- **Task details**
Please set down exactly the lines of the listing below from the line containing "none -> purple plate D1 level 1" through the line containing "cyan plate E10 level 1 -> none", both lines included, leaving out all other lines.

- **Source records**
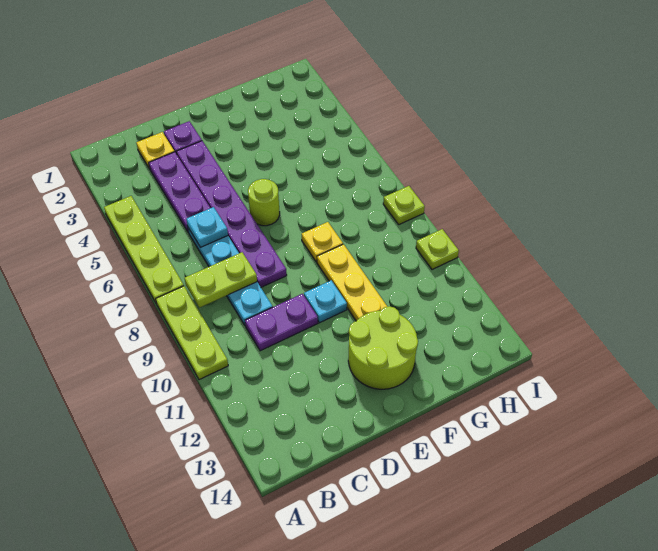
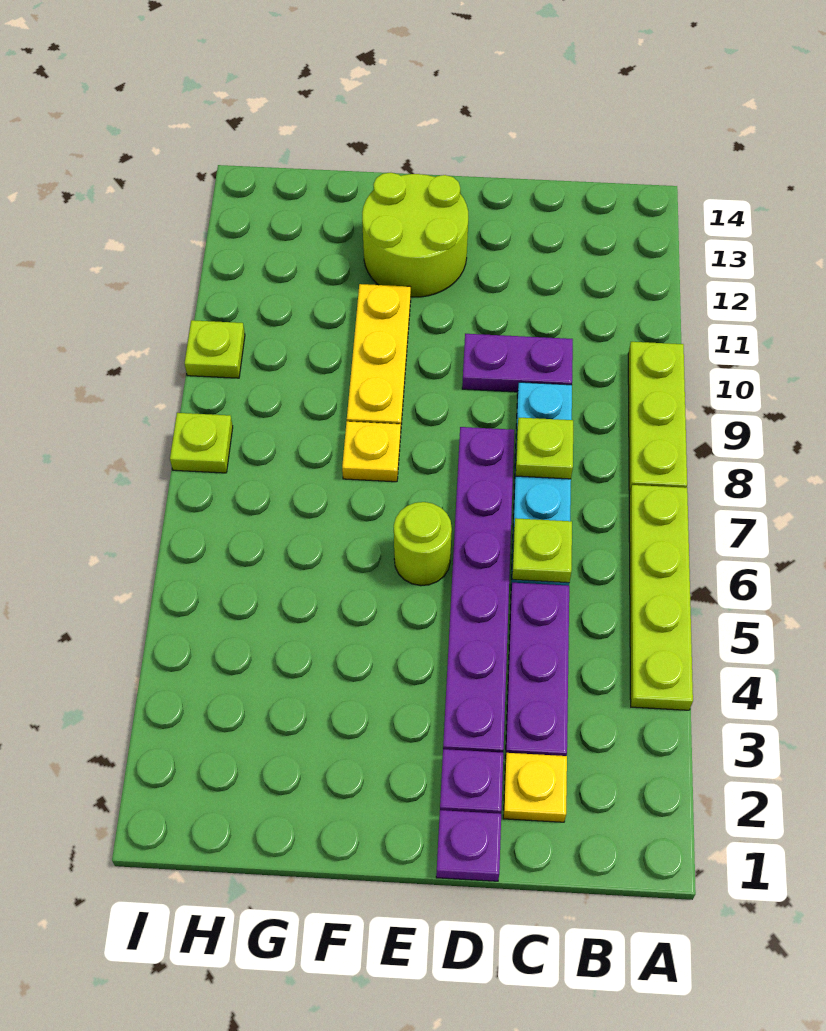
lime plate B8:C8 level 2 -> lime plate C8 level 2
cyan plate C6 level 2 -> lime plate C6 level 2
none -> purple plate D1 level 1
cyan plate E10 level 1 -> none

---

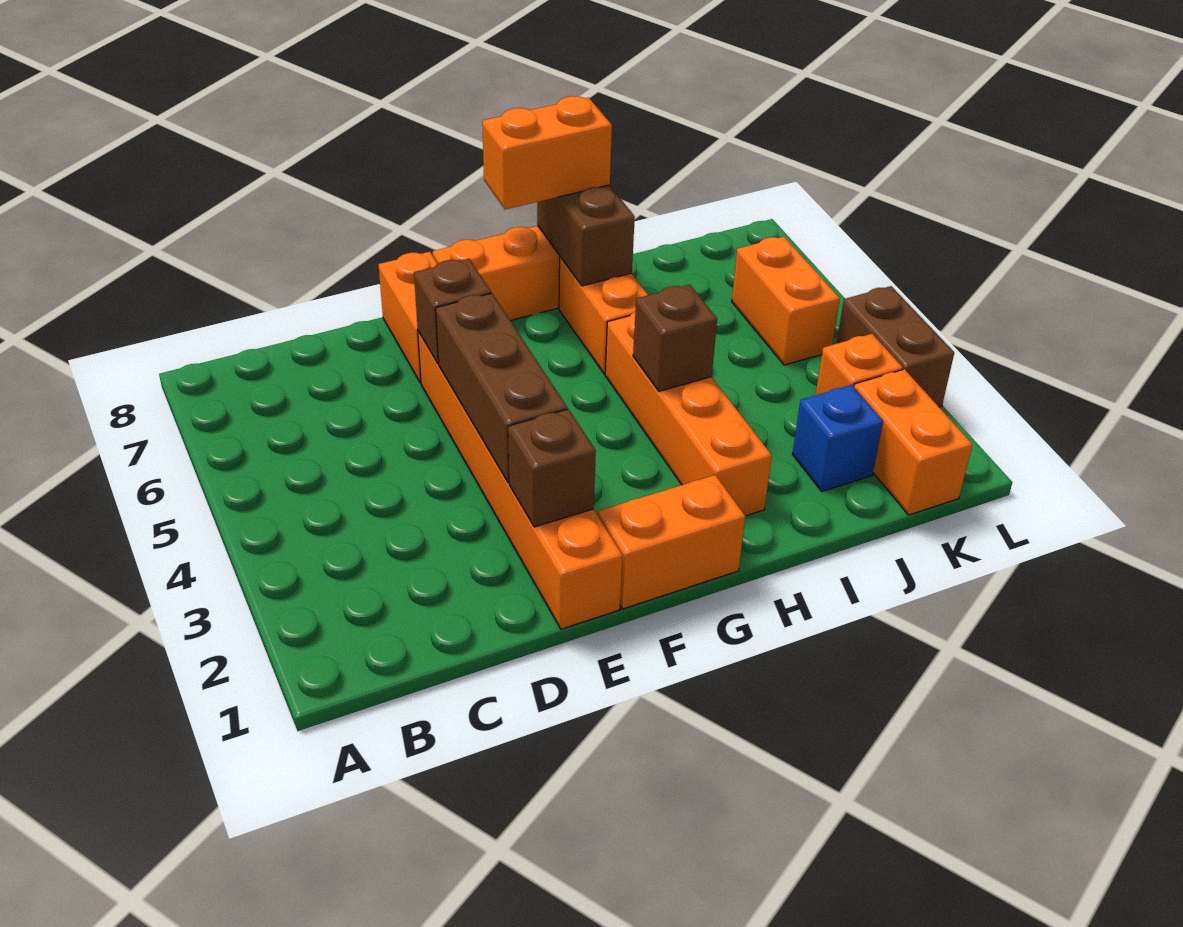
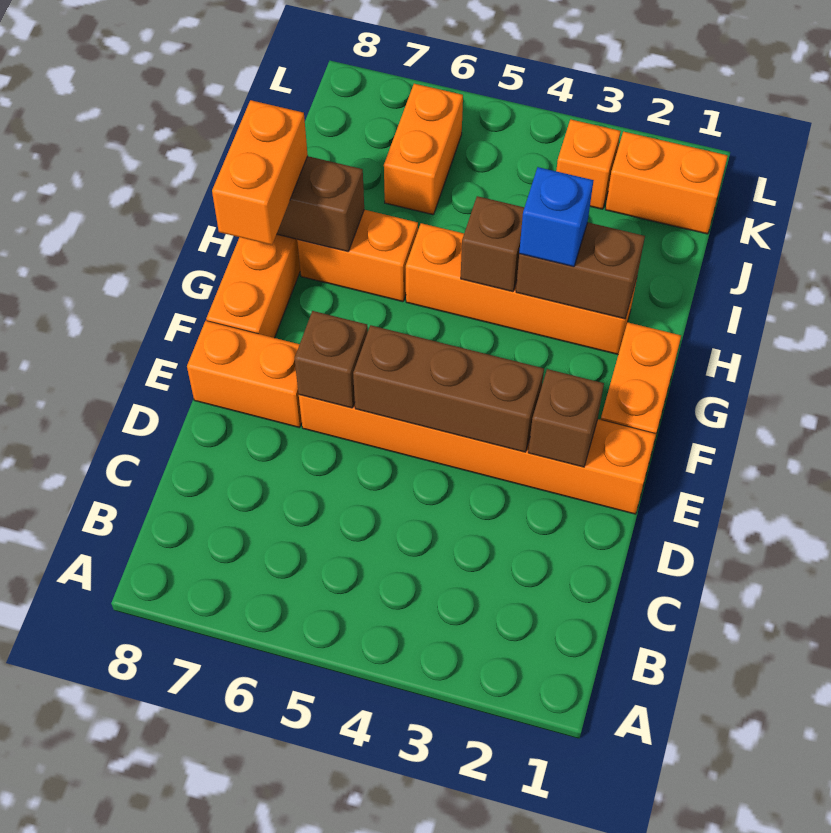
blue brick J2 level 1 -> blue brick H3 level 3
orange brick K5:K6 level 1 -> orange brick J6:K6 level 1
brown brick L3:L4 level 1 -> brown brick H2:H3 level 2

- **Task answer**
none -> purple plate D1 level 1
cyan plate E10 level 1 -> none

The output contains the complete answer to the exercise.